Stored data entries
##############################

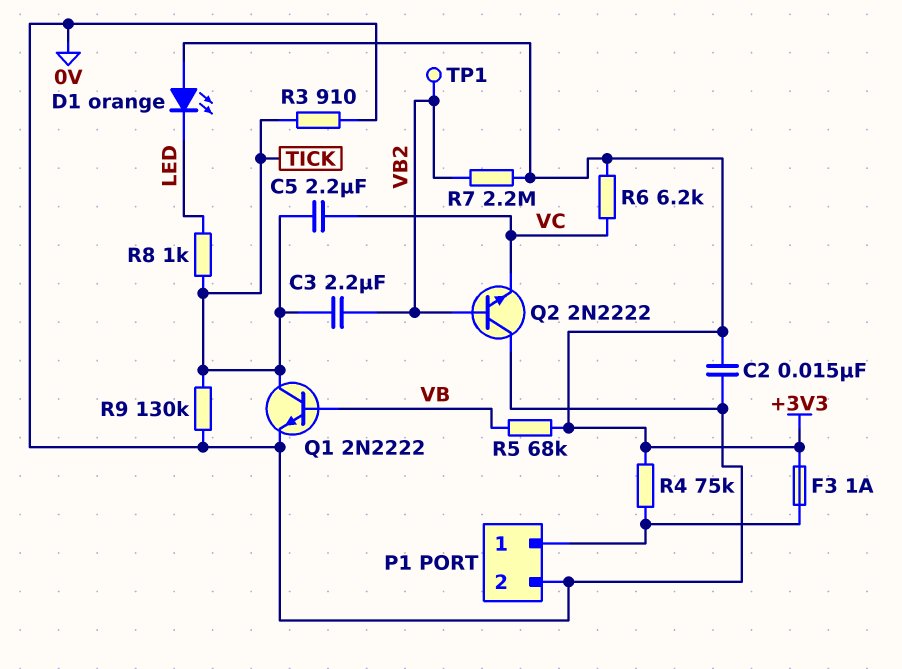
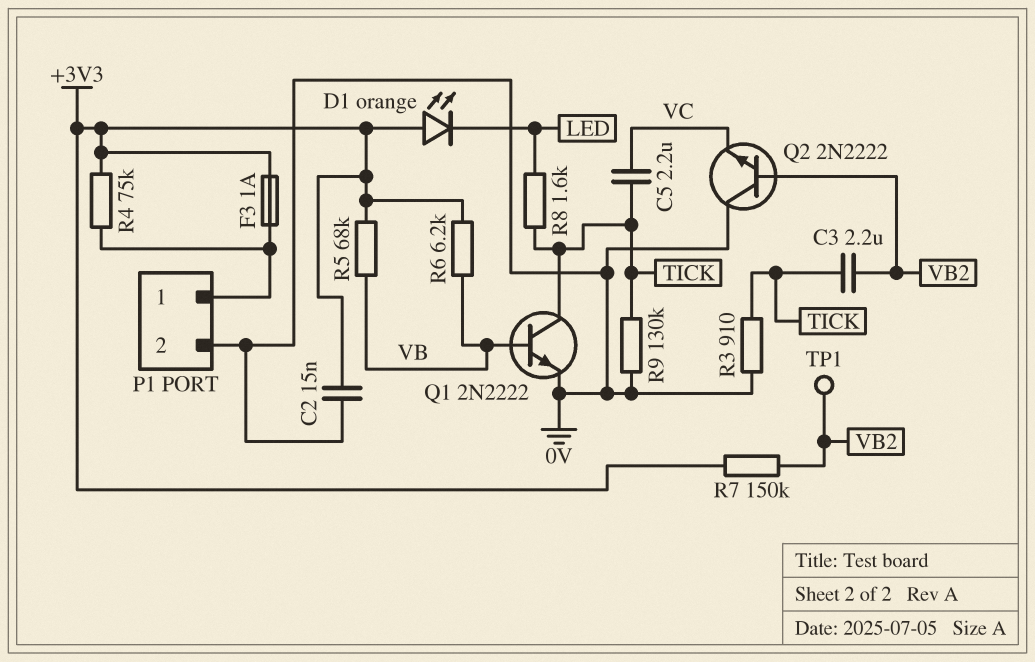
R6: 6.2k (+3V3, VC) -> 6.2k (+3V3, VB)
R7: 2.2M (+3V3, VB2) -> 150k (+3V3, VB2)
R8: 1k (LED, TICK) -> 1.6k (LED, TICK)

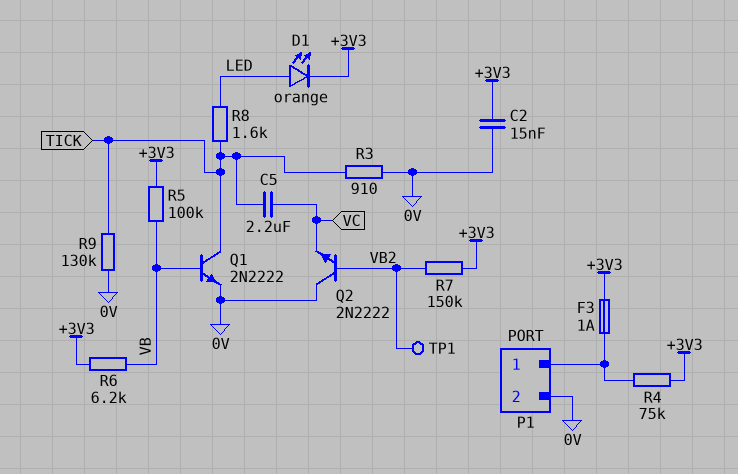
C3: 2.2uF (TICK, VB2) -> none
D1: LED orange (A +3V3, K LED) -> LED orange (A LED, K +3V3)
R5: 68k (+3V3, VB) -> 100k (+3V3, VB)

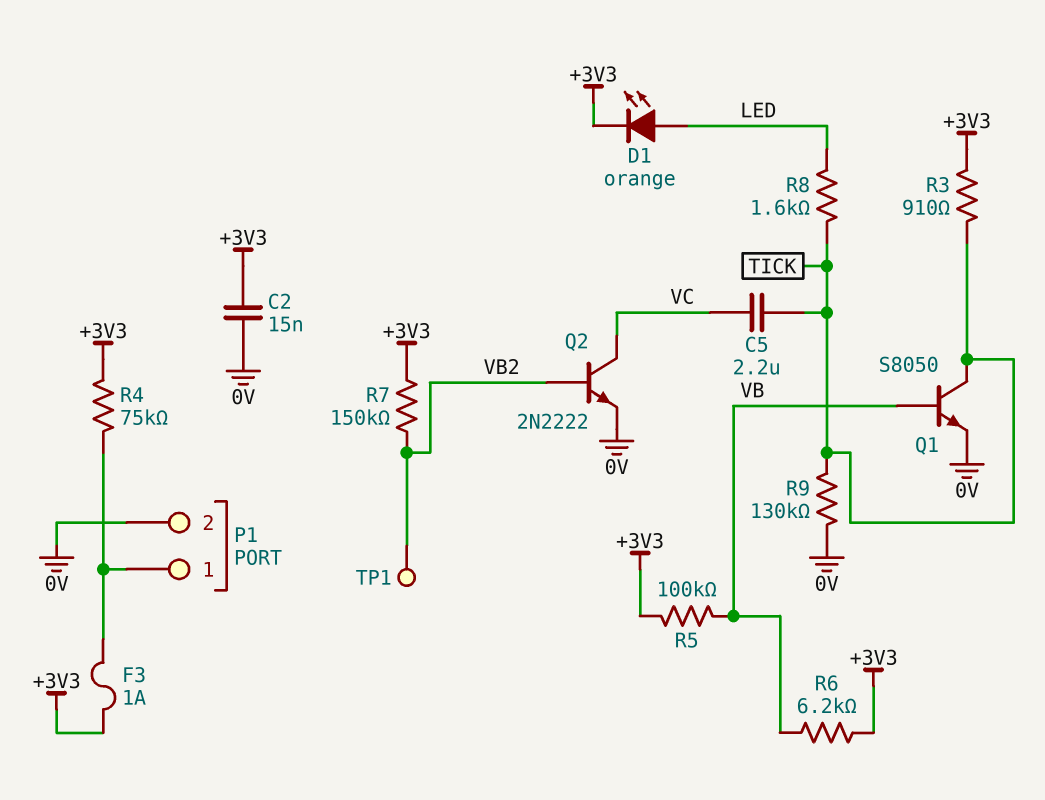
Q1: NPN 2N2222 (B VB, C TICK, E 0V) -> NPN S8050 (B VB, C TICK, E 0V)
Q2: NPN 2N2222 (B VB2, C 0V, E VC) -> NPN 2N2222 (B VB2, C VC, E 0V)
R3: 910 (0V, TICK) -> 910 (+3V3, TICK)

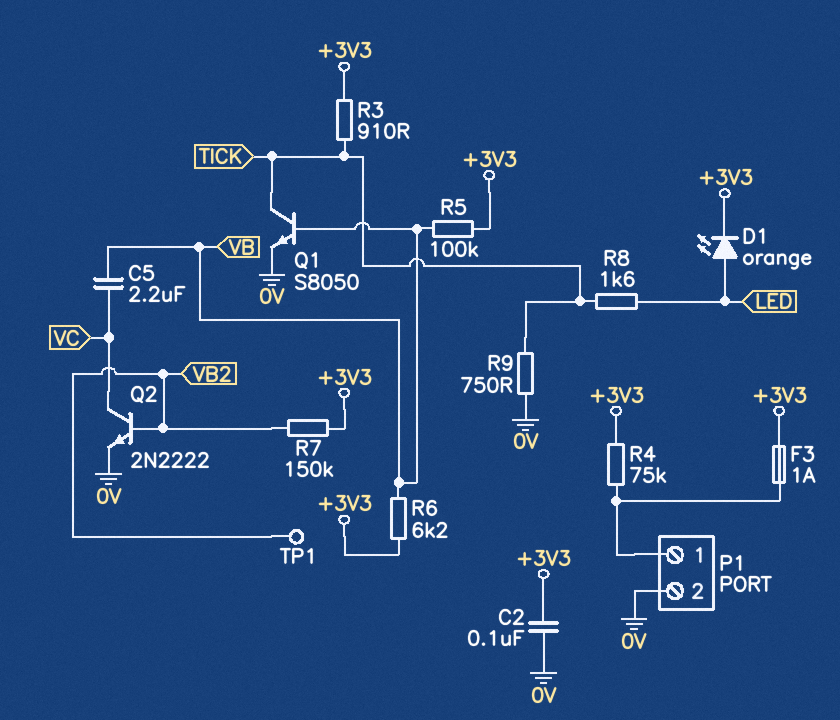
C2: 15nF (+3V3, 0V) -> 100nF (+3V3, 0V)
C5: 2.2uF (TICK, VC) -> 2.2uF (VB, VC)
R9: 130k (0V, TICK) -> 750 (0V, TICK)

##############################

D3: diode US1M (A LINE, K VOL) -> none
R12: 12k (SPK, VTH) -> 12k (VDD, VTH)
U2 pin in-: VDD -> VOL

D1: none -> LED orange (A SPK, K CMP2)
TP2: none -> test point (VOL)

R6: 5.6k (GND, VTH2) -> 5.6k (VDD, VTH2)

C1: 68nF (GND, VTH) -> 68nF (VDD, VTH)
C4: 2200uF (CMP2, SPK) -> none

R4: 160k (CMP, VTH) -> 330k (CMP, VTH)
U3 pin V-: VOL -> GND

##############################

* Task requirements:
Every line that contains "orange" should be copied out of the data.

* Solved exercise:
D1: LED orange (A +3V3, K LED) -> LED orange (A LED, K +3V3)
D1: none -> LED orange (A SPK, K CMP2)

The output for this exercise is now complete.